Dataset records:

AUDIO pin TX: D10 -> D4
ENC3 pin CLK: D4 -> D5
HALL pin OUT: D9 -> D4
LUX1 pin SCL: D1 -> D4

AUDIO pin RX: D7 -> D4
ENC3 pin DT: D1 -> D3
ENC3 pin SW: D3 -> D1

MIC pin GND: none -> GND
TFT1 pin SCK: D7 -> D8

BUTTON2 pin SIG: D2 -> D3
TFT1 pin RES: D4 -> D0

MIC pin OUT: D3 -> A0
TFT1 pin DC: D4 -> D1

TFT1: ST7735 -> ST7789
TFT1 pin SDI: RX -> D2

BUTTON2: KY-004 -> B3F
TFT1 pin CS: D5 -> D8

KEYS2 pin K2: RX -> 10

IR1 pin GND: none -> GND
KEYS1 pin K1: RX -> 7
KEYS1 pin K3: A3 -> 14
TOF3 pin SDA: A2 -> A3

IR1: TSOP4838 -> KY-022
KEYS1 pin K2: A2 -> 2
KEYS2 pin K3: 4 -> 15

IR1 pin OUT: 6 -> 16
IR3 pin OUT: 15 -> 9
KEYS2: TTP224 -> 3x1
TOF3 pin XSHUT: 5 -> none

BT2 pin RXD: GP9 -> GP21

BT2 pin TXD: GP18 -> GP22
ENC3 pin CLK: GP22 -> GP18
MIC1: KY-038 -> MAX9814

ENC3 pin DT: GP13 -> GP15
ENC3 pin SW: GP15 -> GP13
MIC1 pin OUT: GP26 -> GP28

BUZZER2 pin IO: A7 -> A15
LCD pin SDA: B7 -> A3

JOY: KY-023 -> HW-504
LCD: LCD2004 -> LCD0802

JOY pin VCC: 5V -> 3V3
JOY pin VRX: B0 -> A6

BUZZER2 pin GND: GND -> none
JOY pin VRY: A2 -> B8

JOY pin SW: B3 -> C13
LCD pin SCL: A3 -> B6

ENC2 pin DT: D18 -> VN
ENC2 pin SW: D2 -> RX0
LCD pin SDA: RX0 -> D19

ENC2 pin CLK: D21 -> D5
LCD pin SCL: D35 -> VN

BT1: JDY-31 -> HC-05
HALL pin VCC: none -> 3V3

## TASK BRIEF
Could you reproduce every record above exactly as it appears?

## FINISHED EXERCISE
AUDIO pin TX: D10 -> D4
ENC3 pin CLK: D4 -> D5
HALL pin OUT: D9 -> D4
LUX1 pin SCL: D1 -> D4

AUDIO pin RX: D7 -> D4
ENC3 pin DT: D1 -> D3
ENC3 pin SW: D3 -> D1

MIC pin GND: none -> GND
TFT1 pin SCK: D7 -> D8

BUTTON2 pin SIG: D2 -> D3
TFT1 pin RES: D4 -> D0

MIC pin OUT: D3 -> A0
TFT1 pin DC: D4 -> D1

TFT1: ST7735 -> ST7789
TFT1 pin SDI: RX -> D2

BUTTON2: KY-004 -> B3F
TFT1 pin CS: D5 -> D8

KEYS2 pin K2: RX -> 10

IR1 pin GND: none -> GND
KEYS1 pin K1: RX -> 7
KEYS1 pin K3: A3 -> 14
TOF3 pin SDA: A2 -> A3

IR1: TSOP4838 -> KY-022
KEYS1 pin K2: A2 -> 2
KEYS2 pin K3: 4 -> 15

IR1 pin OUT: 6 -> 16
IR3 pin OUT: 15 -> 9
KEYS2: TTP224 -> 3x1
TOF3 pin XSHUT: 5 -> none

BT2 pin RXD: GP9 -> GP21

BT2 pin TXD: GP18 -> GP22
ENC3 pin CLK: GP22 -> GP18
MIC1: KY-038 -> MAX9814

ENC3 pin DT: GP13 -> GP15
ENC3 pin SW: GP15 -> GP13
MIC1 pin OUT: GP26 -> GP28

BUZZER2 pin IO: A7 -> A15
LCD pin SDA: B7 -> A3

JOY: KY-023 -> HW-504
LCD: LCD2004 -> LCD0802

JOY pin VCC: 5V -> 3V3
JOY pin VRX: B0 -> A6

BUZZER2 pin GND: GND -> none
JOY pin VRY: A2 -> B8

JOY pin SW: B3 -> C13
LCD pin SCL: A3 -> B6

ENC2 pin DT: D18 -> VN
ENC2 pin SW: D2 -> RX0
LCD pin SDA: RX0 -> D19

ENC2 pin CLK: D21 -> D5
LCD pin SCL: D35 -> VN

BT1: JDY-31 -> HC-05
HALL pin VCC: none -> 3V3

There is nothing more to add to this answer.